[Provided information]
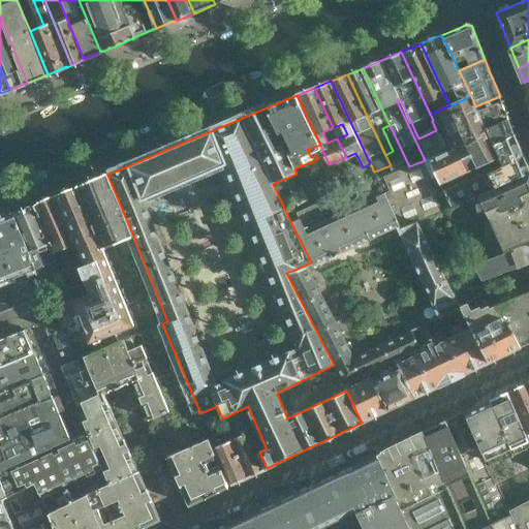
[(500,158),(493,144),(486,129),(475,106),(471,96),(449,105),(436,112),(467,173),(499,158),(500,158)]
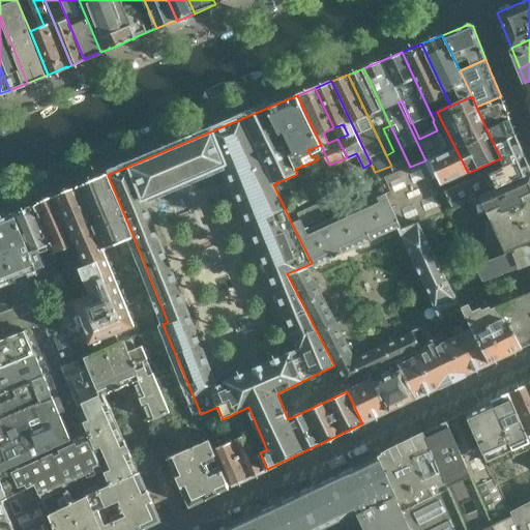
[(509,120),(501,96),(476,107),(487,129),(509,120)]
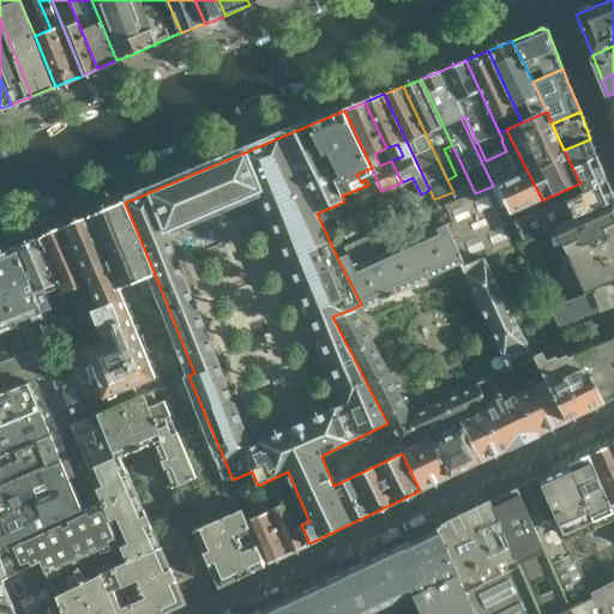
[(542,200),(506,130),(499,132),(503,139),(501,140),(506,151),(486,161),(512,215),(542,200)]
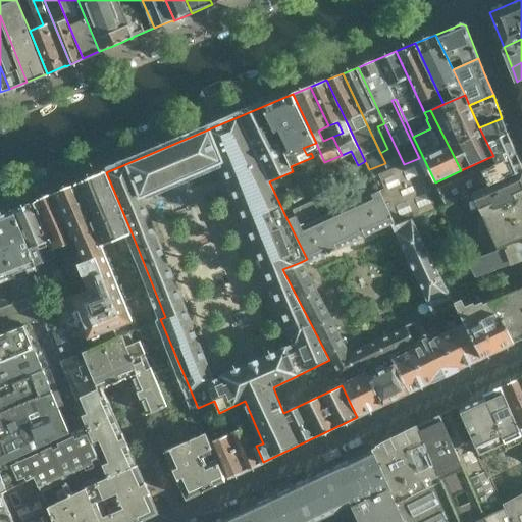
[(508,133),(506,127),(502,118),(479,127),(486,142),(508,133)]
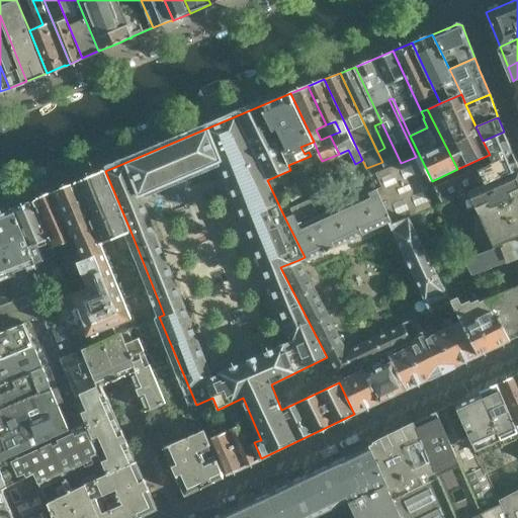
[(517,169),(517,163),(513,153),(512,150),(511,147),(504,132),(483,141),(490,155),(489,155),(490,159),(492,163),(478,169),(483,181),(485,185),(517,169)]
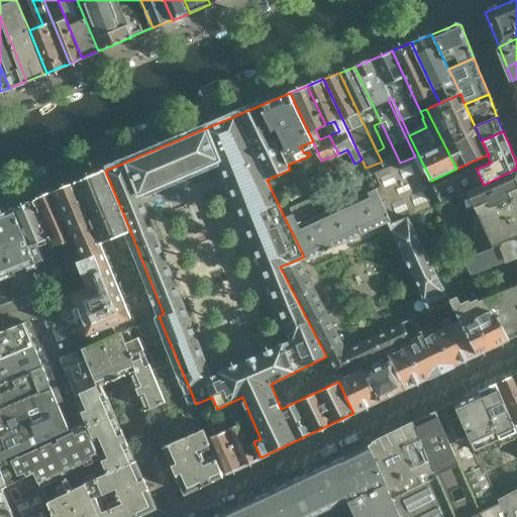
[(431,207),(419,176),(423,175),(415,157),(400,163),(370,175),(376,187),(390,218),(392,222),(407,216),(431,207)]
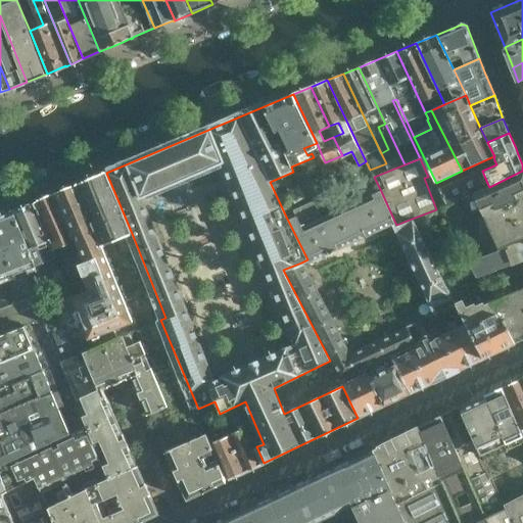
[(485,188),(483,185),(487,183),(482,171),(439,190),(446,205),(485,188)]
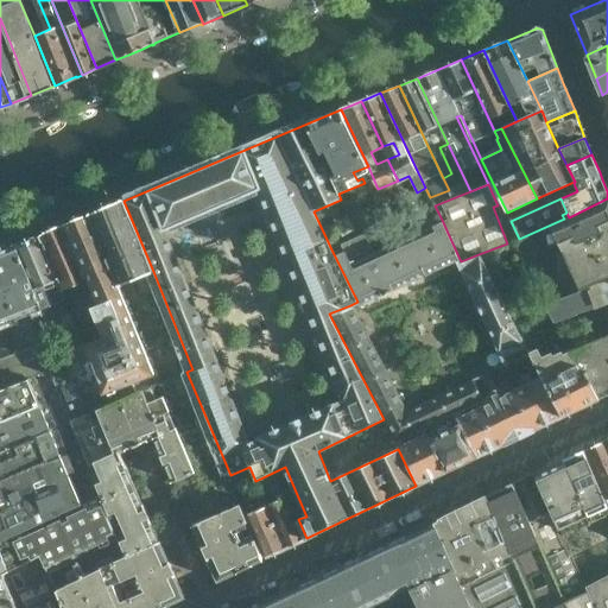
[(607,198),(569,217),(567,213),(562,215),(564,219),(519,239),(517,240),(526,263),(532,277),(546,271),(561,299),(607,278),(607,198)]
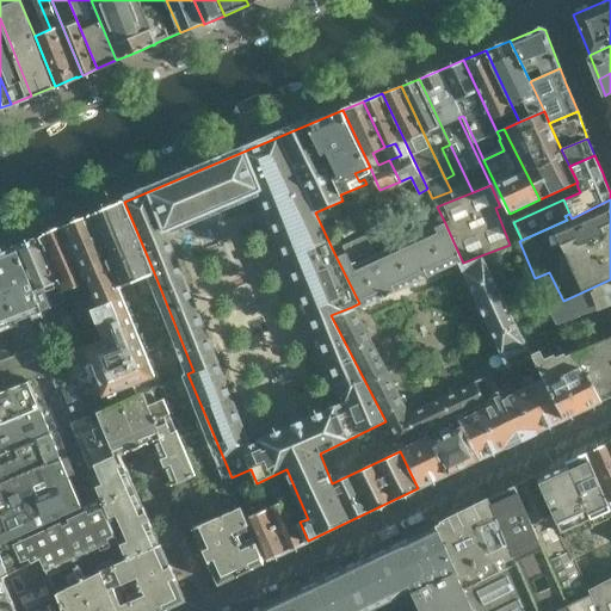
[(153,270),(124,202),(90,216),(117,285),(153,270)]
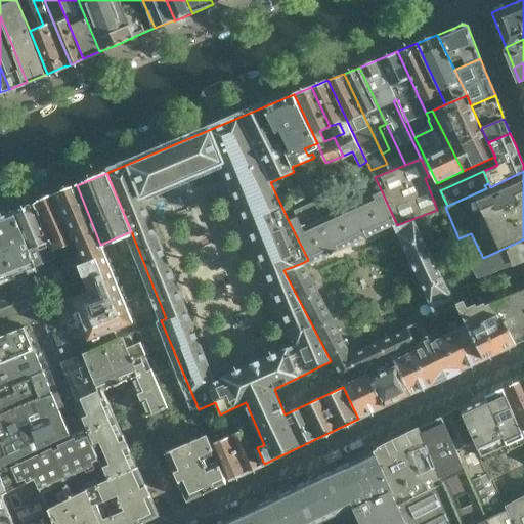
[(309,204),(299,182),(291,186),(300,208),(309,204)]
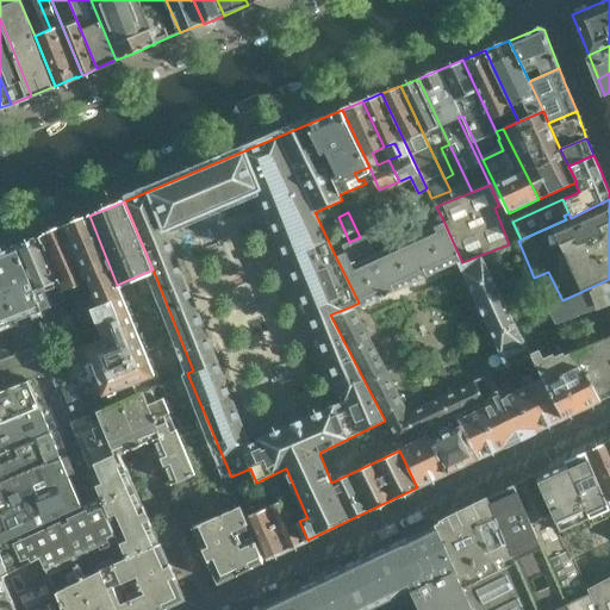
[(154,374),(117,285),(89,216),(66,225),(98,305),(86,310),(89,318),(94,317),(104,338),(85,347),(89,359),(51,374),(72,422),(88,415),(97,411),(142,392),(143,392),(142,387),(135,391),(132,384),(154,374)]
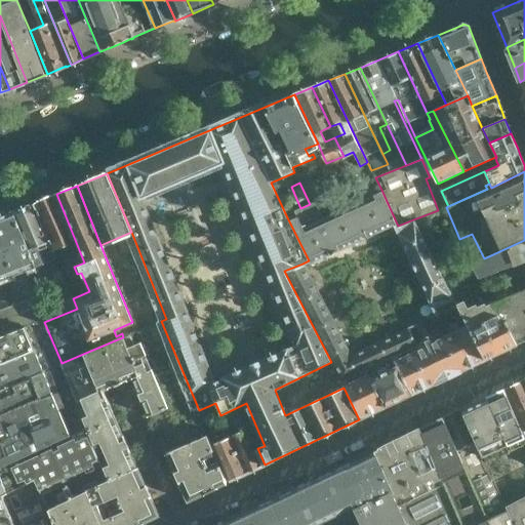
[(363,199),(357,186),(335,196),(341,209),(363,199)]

---

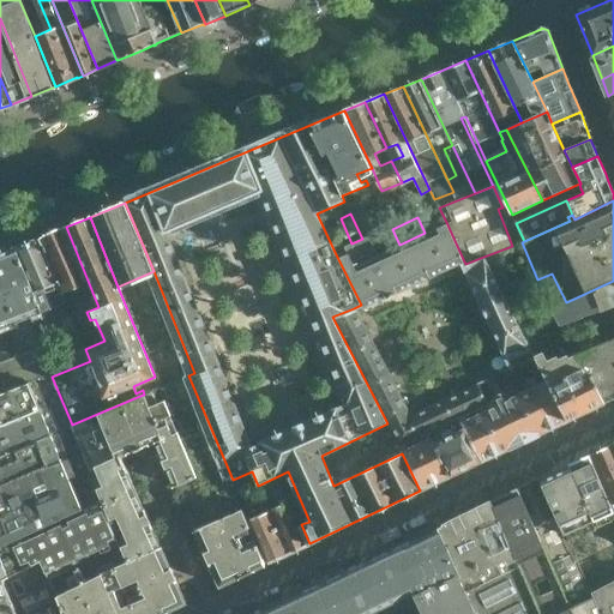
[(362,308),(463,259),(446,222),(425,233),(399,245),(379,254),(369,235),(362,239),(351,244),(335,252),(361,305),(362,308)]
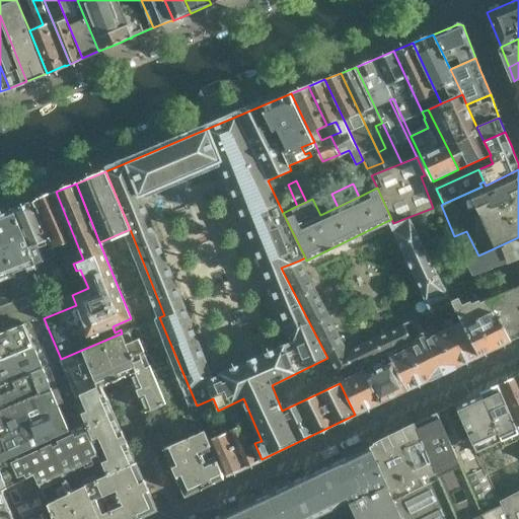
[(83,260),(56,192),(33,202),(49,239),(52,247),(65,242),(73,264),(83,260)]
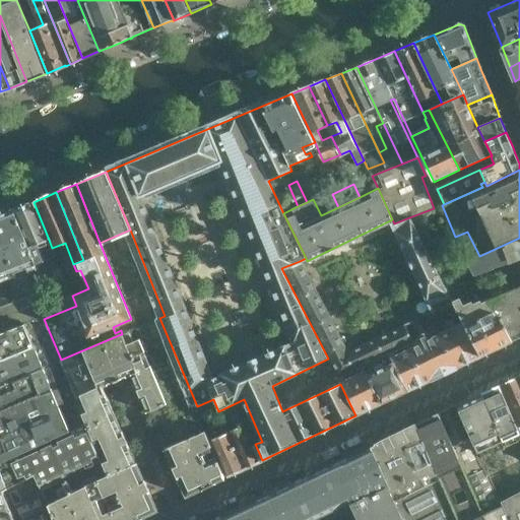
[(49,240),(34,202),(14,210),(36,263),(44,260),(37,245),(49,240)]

[Your task]
Within the listing above, find the line containing "[(509,120),(501,96),(476,107),(487,129),(509,120)]" and the line containing "[(363,199),(357,186),(335,196),(341,209),(363,199)]". Transcribe them and everything between them exactly, leaving out the pictures.

[Final answer]
[(509,120),(501,96),(476,107),(487,129),(509,120)]
[(542,200),(506,130),(499,132),(503,139),(501,140),(506,151),(486,161),(512,215),(542,200)]
[(508,133),(506,127),(502,118),(479,127),(486,142),(508,133)]
[(517,169),(517,163),(513,153),(512,150),(511,147),(504,132),(483,141),(490,155),(489,155),(490,159),(492,163),(478,169),(483,181),(485,185),(517,169)]
[(431,207),(419,176),(423,175),(415,157),(400,163),(370,175),(376,187),(390,218),(392,222),(407,216),(431,207)]
[(485,188),(483,185),(487,183),(482,171),(439,190),(446,205),(485,188)]
[(607,198),(569,217),(567,213),(562,215),(564,219),(519,239),(517,240),(526,263),(532,277),(546,271),(561,299),(607,278),(607,198)]
[(153,270),(124,202),(90,216),(117,285),(153,270)]
[(309,204),(299,182),(291,186),(300,208),(309,204)]
[(154,374),(117,285),(89,216),(66,225),(98,305),(86,310),(89,318),(94,317),(104,338),(85,347),(89,359),(51,374),(72,422),(88,415),(97,411),(142,392),(143,392),(142,387),(135,391),(132,384),(154,374)]
[(363,199),(357,186),(335,196),(341,209),(363,199)]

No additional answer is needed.